DATA FOR THIS TASK START

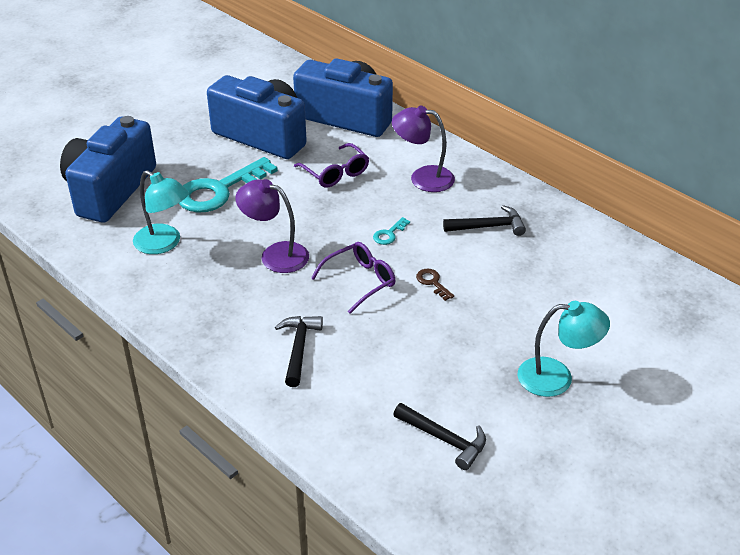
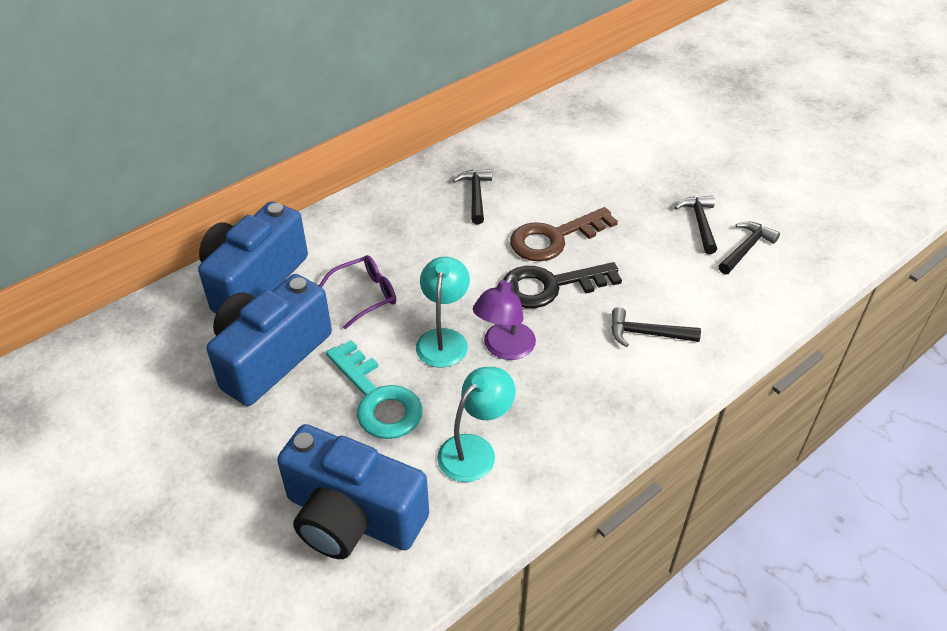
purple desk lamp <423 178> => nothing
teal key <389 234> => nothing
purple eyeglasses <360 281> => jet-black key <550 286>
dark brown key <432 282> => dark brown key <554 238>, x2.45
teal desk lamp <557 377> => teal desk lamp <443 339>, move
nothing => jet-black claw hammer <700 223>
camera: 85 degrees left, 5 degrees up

DATA FOR THIS TASK END

→ **PROBLEM STATEMENT**
Without including any pictures, please restate all the records exactly.

→ **RESPONSE BOX**
purple desk lamp <423 178> => nothing
teal key <389 234> => nothing
purple eyeglasses <360 281> => jet-black key <550 286>
dark brown key <432 282> => dark brown key <554 238>, x2.45
teal desk lamp <557 377> => teal desk lamp <443 339>, move
nothing => jet-black claw hammer <700 223>
camera: 85 degrees left, 5 degrees up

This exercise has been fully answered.